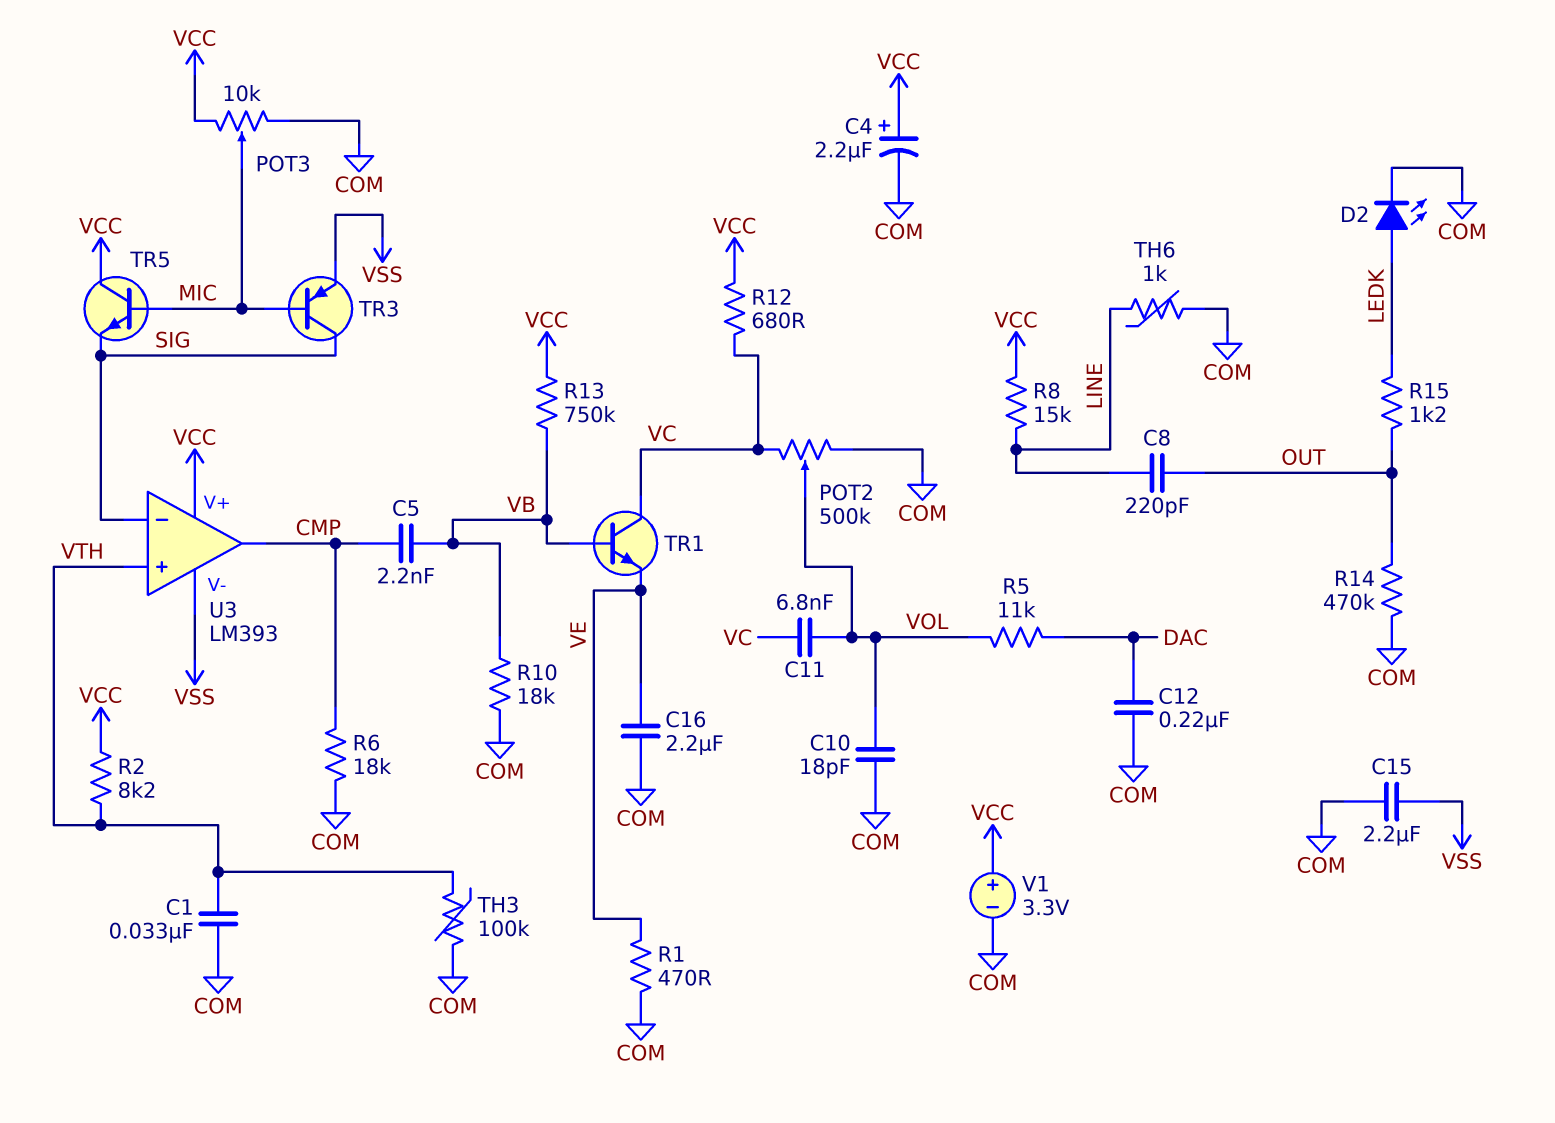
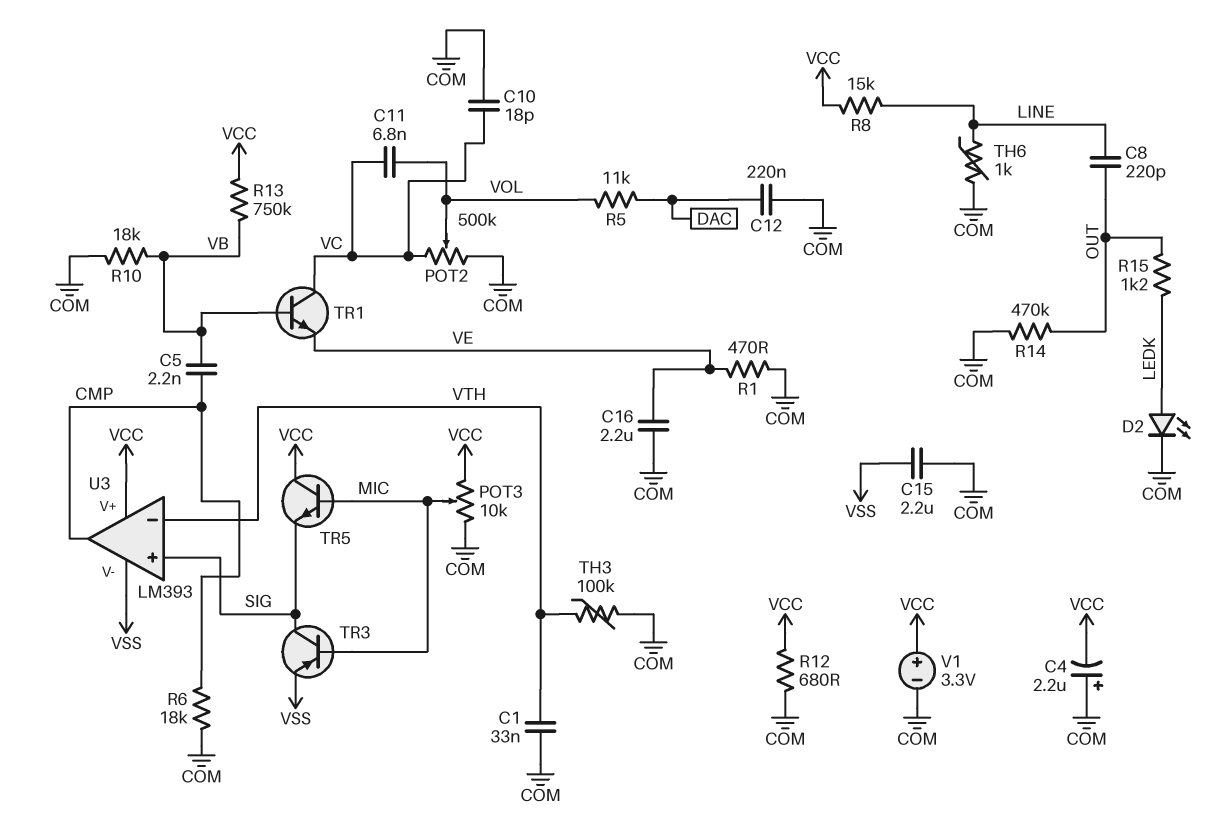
C4: 2.2uF (plus VCC, minus COM) -> 2.2uF (plus COM, minus VCC)
C10: 18pF (COM, VOL) -> 18pF (COM, VC)
R2: 8.2k (VCC, VTH) -> none
R12: 680 (VC, VCC) -> 680 (COM, VCC)
U3 pin in+: VTH -> SIG
U3 pin in-: SIG -> VTH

++++++++

Task directions:
Print all the lines above exactly as they are, but without the pictures.

Completed exercise:
C4: 2.2uF (plus VCC, minus COM) -> 2.2uF (plus COM, minus VCC)
C10: 18pF (COM, VOL) -> 18pF (COM, VC)
R2: 8.2k (VCC, VTH) -> none
R12: 680 (VC, VCC) -> 680 (COM, VCC)
U3 pin in+: VTH -> SIG
U3 pin in-: SIG -> VTH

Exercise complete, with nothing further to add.